* _Task to complete_
Each line of the records below that includes "image" adds one to the count; state the final count by itself.

(Dataset excerpts Opens)

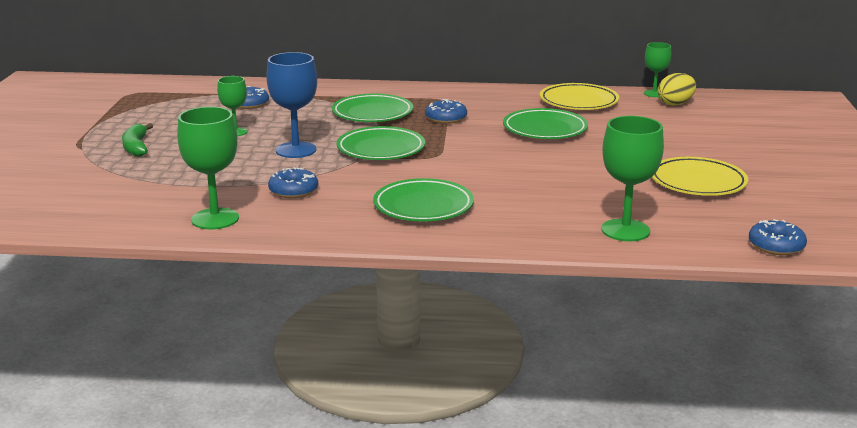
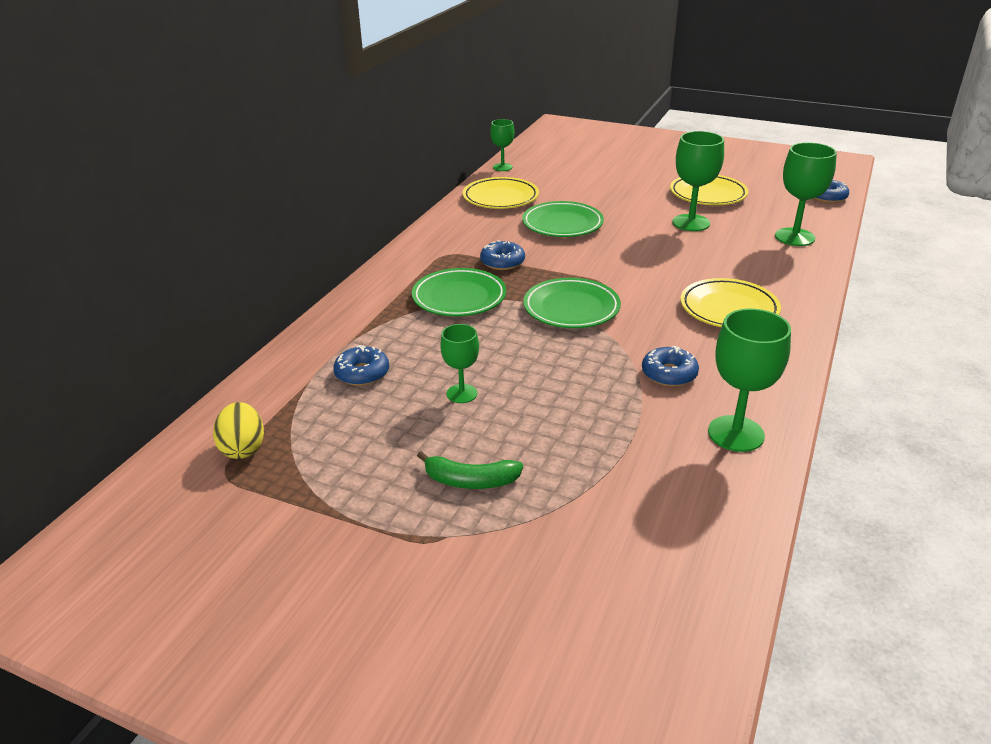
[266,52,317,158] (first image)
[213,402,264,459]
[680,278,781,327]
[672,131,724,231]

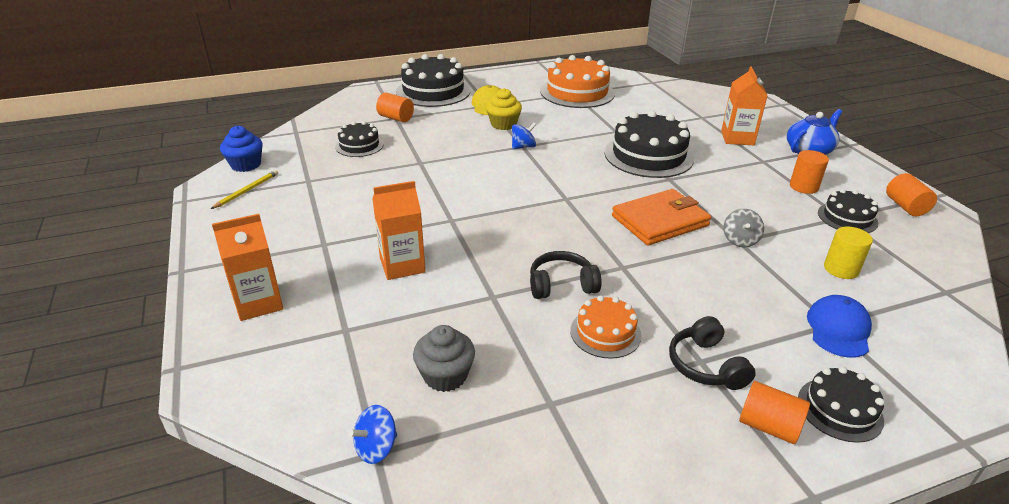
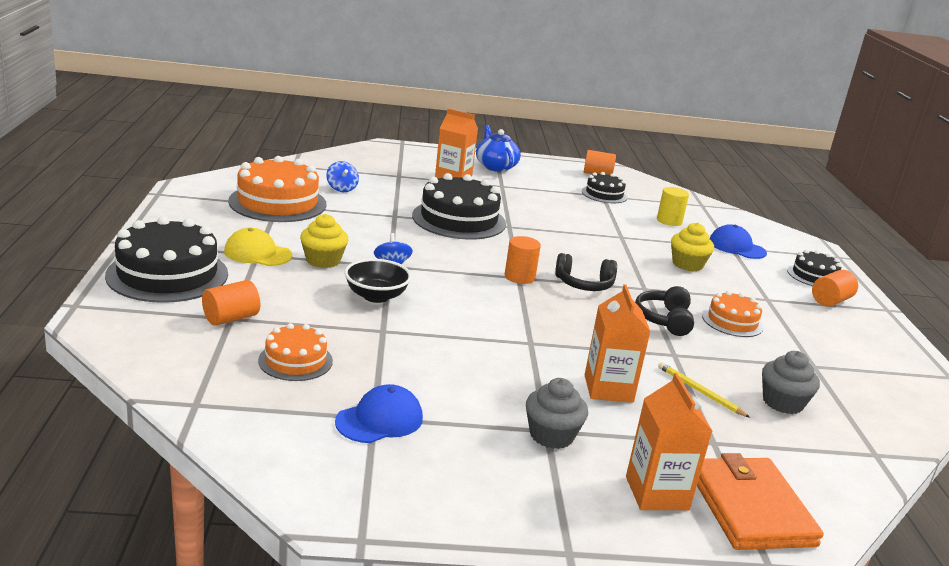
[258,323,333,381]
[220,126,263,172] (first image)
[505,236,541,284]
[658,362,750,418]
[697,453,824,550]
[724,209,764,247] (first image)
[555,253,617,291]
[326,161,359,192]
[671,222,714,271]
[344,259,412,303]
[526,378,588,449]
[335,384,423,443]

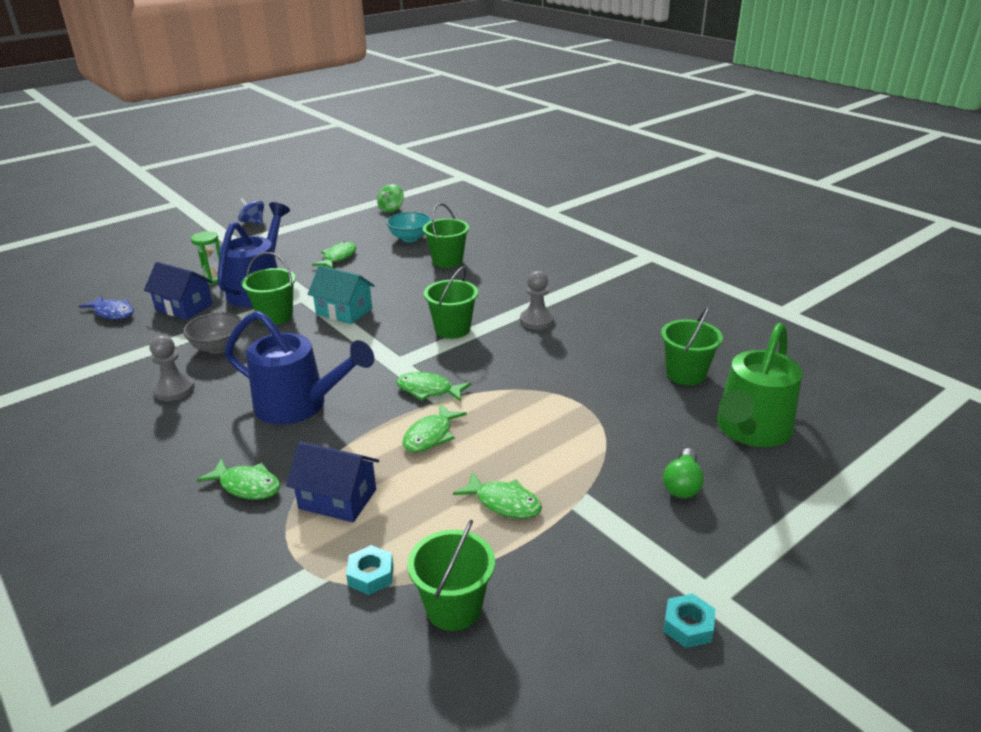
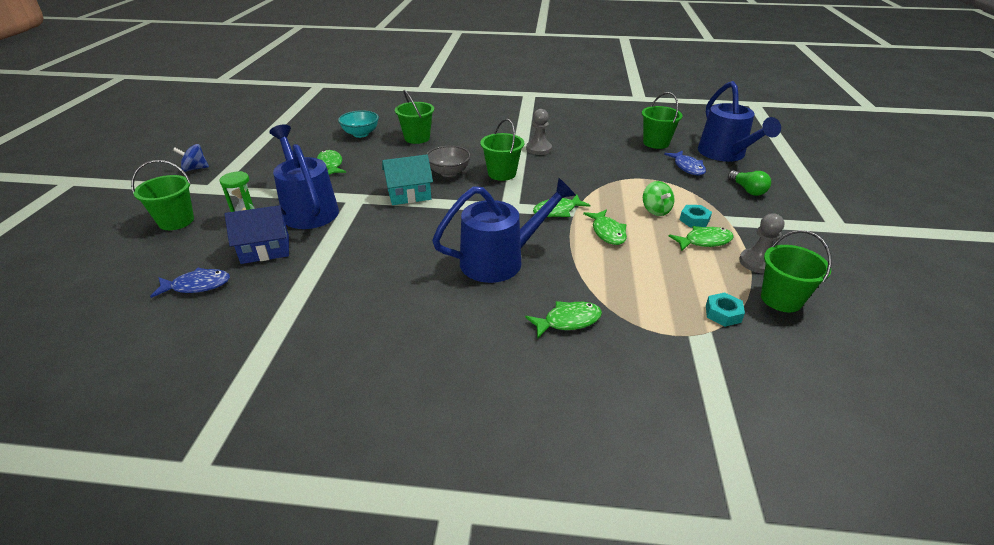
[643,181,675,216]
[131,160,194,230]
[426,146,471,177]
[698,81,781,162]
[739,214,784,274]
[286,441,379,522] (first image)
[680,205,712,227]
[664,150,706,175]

(Dataset excerpts Closes)
(Dataset excerpts Opens)

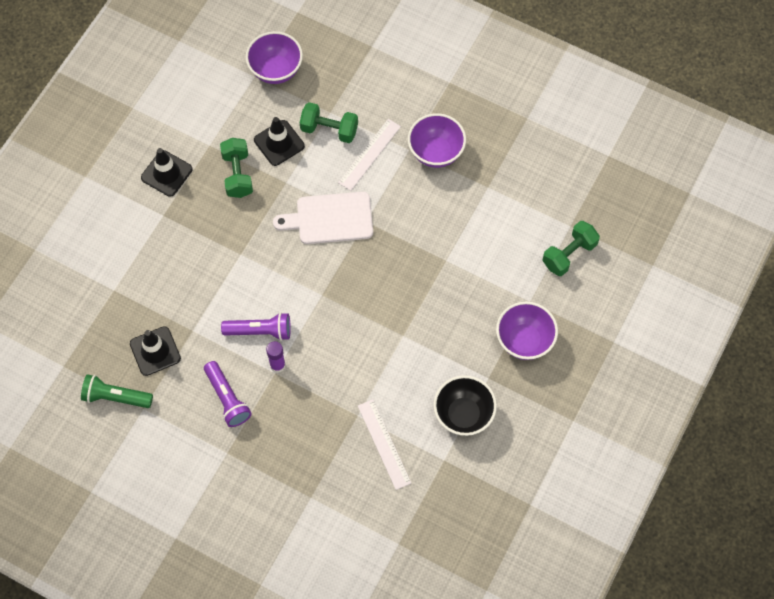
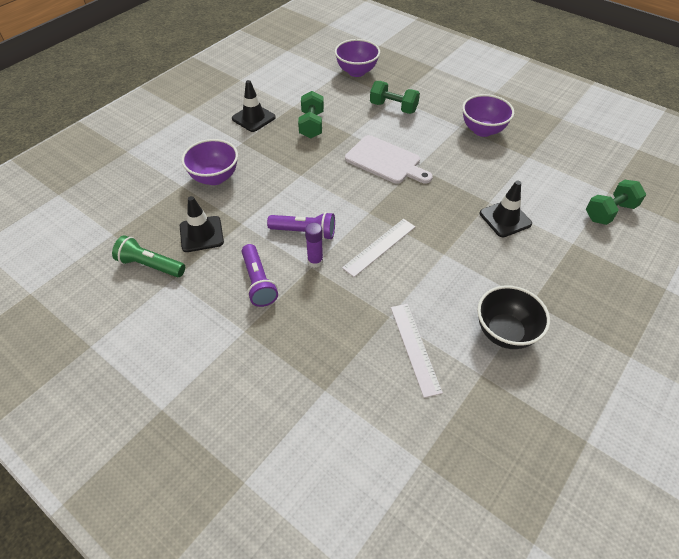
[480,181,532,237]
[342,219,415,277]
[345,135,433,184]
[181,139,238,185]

(Dataset excerpts Closes)

* _Exercise result_
4